• **Problem to solve**:
An exact copy of the data below is needed; please leave out any pictures.

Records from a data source
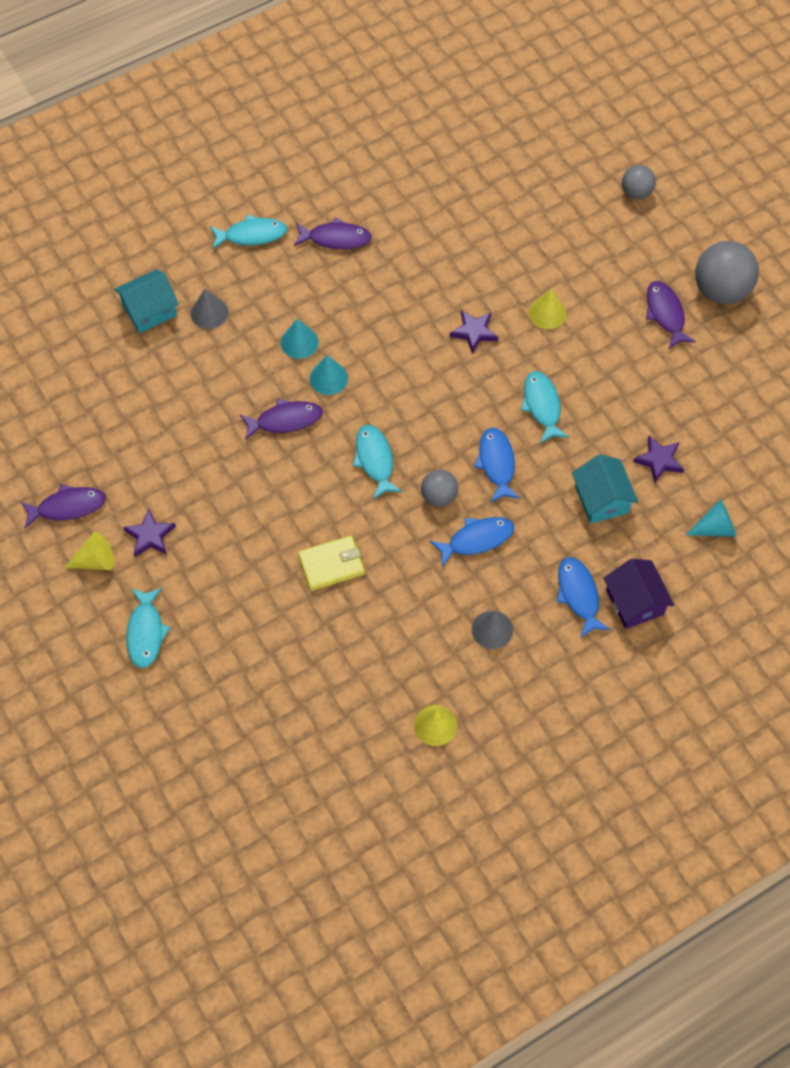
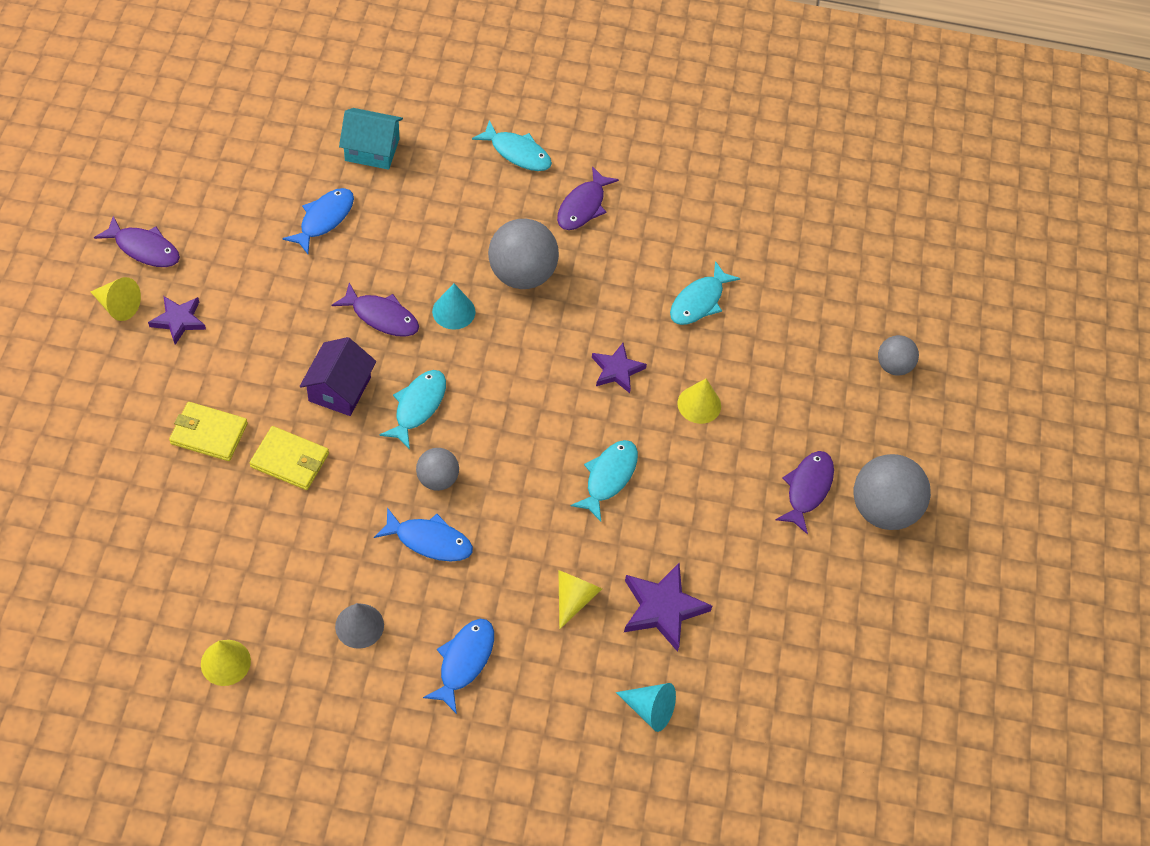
camera: 35 degrees right, 5 degrees down
turquoise fish [126,588,171,669] -> turquoise fish moved to [670,261,741,325]
grey cone [191,289,228,329] -> none
turquoise cone [281,319,319,359] -> none
purple fish [294,218,372,249] -> purple fish turned 75 degrees clockwise [557,166,619,230]
blue fish [474,427,520,503] -> blue fish moved to [283,188,354,254]
turquoise house [572,454,638,524] -> yellow cone [558,570,602,629]
purple house [603,559,674,629] -> purple house moved to [300,337,376,416]
purple star [633,436,684,483] -> purple star [624,563,712,652], size x1.50
none -> yellow wallet [169,402,248,461]
none -> grey ball [488,219,559,289]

• **Solution**:
camera: 35 degrees right, 5 degrees down
turquoise fish [126,588,171,669] -> turquoise fish moved to [670,261,741,325]
grey cone [191,289,228,329] -> none
turquoise cone [281,319,319,359] -> none
purple fish [294,218,372,249] -> purple fish turned 75 degrees clockwise [557,166,619,230]
blue fish [474,427,520,503] -> blue fish moved to [283,188,354,254]
turquoise house [572,454,638,524] -> yellow cone [558,570,602,629]
purple house [603,559,674,629] -> purple house moved to [300,337,376,416]
purple star [633,436,684,483] -> purple star [624,563,712,652], size x1.50
none -> yellow wallet [169,402,248,461]
none -> grey ball [488,219,559,289]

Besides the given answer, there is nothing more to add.